:: SUPPLIED INFORMATION ::

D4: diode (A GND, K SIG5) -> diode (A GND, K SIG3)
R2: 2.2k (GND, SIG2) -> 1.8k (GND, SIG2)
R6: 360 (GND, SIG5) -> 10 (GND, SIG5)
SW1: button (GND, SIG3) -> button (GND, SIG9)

:::
:: SUPPLIED INFORMATION ::

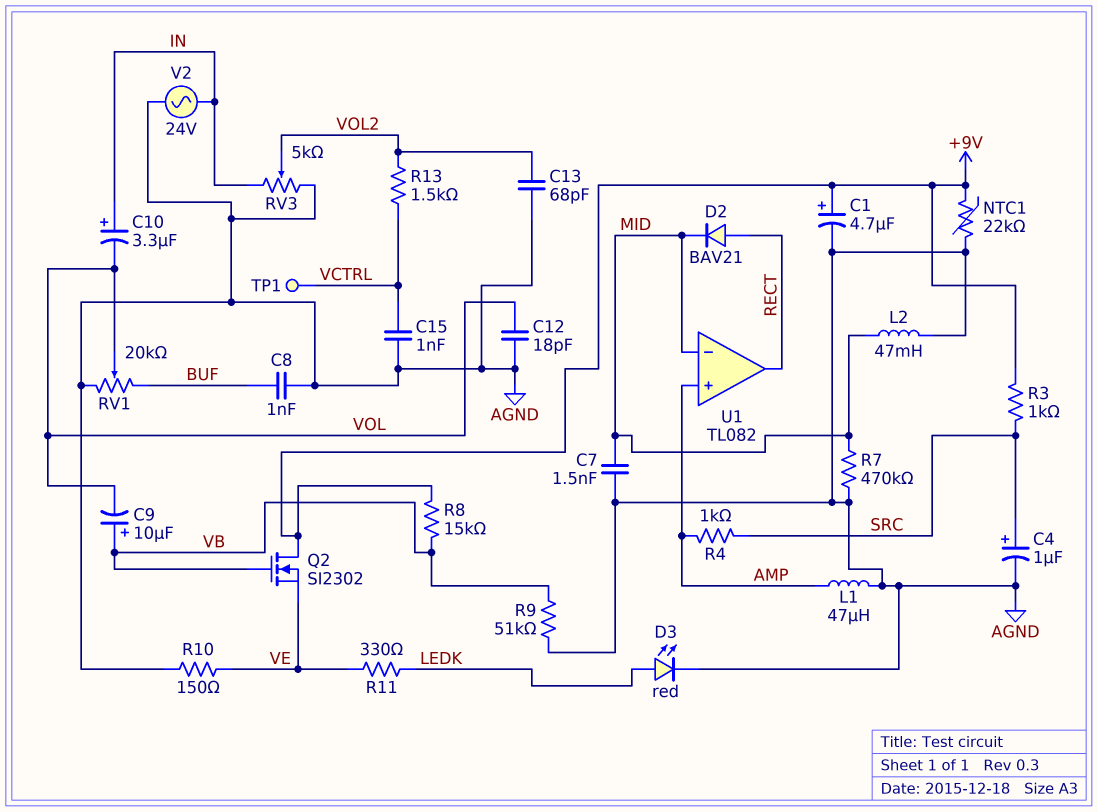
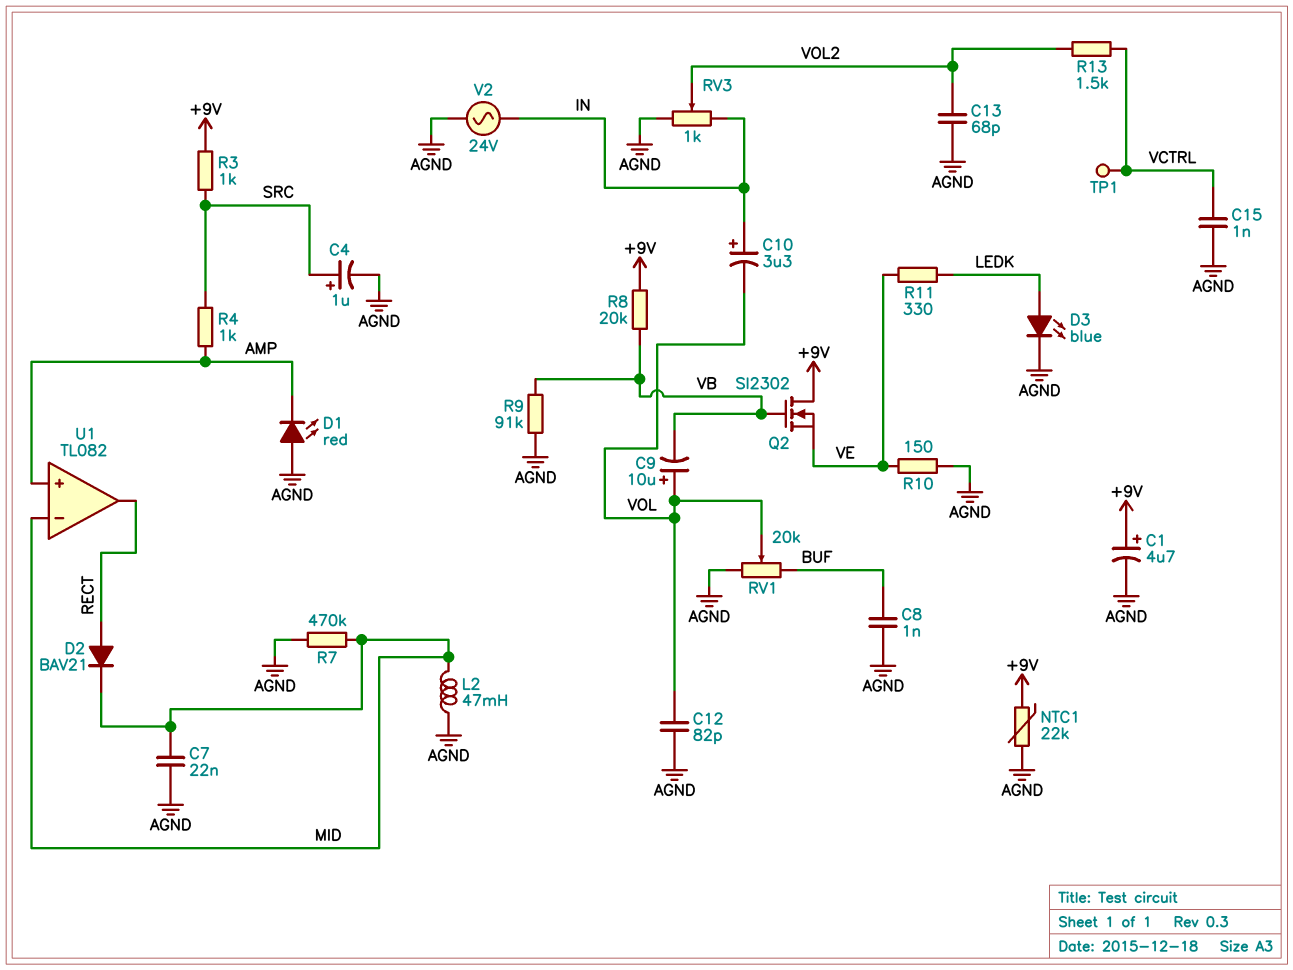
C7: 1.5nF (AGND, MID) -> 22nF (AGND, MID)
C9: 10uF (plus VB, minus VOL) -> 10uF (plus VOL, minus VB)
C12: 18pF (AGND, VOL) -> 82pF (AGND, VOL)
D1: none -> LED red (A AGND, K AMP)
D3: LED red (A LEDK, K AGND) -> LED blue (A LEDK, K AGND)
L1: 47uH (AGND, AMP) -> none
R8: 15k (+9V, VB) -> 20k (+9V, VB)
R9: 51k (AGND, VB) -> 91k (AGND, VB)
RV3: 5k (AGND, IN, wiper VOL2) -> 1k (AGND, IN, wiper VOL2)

:::
:: SUPPLIED INFORMATION ::

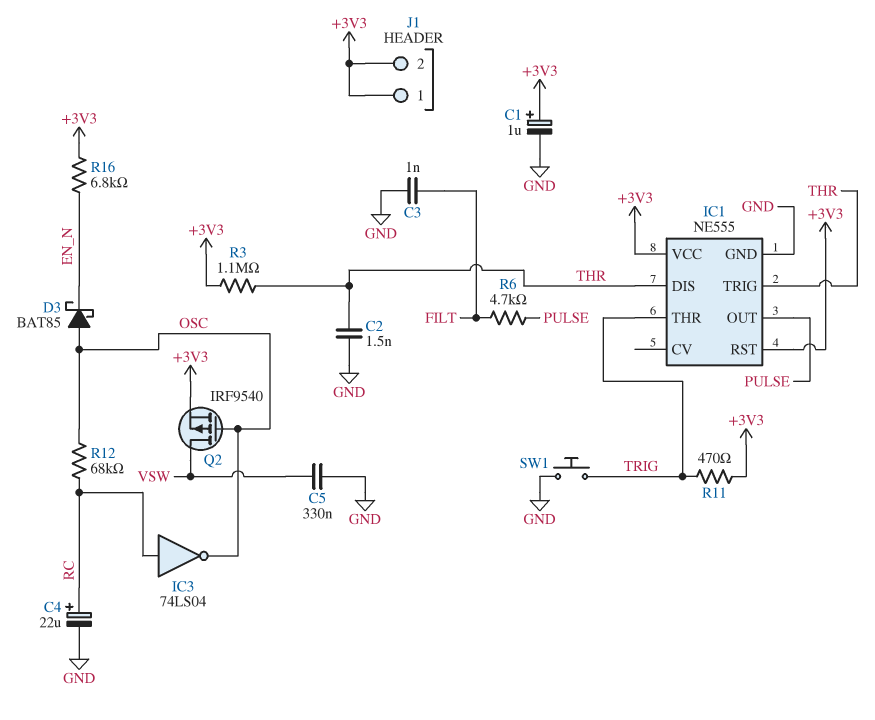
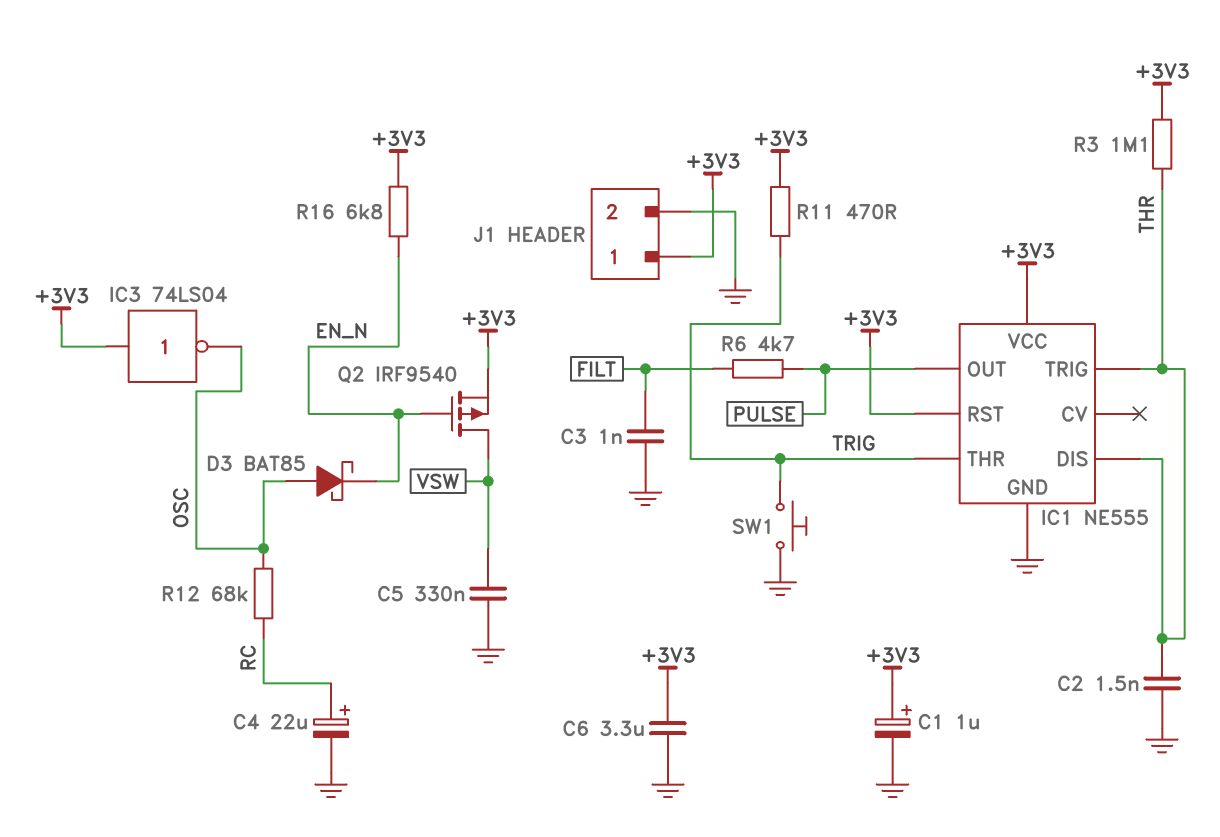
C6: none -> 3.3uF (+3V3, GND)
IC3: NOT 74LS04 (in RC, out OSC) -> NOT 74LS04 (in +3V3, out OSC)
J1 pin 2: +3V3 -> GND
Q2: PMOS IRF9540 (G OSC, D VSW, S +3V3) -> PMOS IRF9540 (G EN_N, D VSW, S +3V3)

:::

ACTION ITEM -
Which lines in the listing above include the string "AGND"? Copy each of them.

EXERCISE RESPONSE -
C7: 1.5nF (AGND, MID) -> 22nF (AGND, MID)
C12: 18pF (AGND, VOL) -> 82pF (AGND, VOL)
D1: none -> LED red (A AGND, K AMP)
D3: LED red (A LEDK, K AGND) -> LED blue (A LEDK, K AGND)
L1: 47uH (AGND, AMP) -> none
R9: 51k (AGND, VB) -> 91k (AGND, VB)
RV3: 5k (AGND, IN, wiper VOL2) -> 1k (AGND, IN, wiper VOL2)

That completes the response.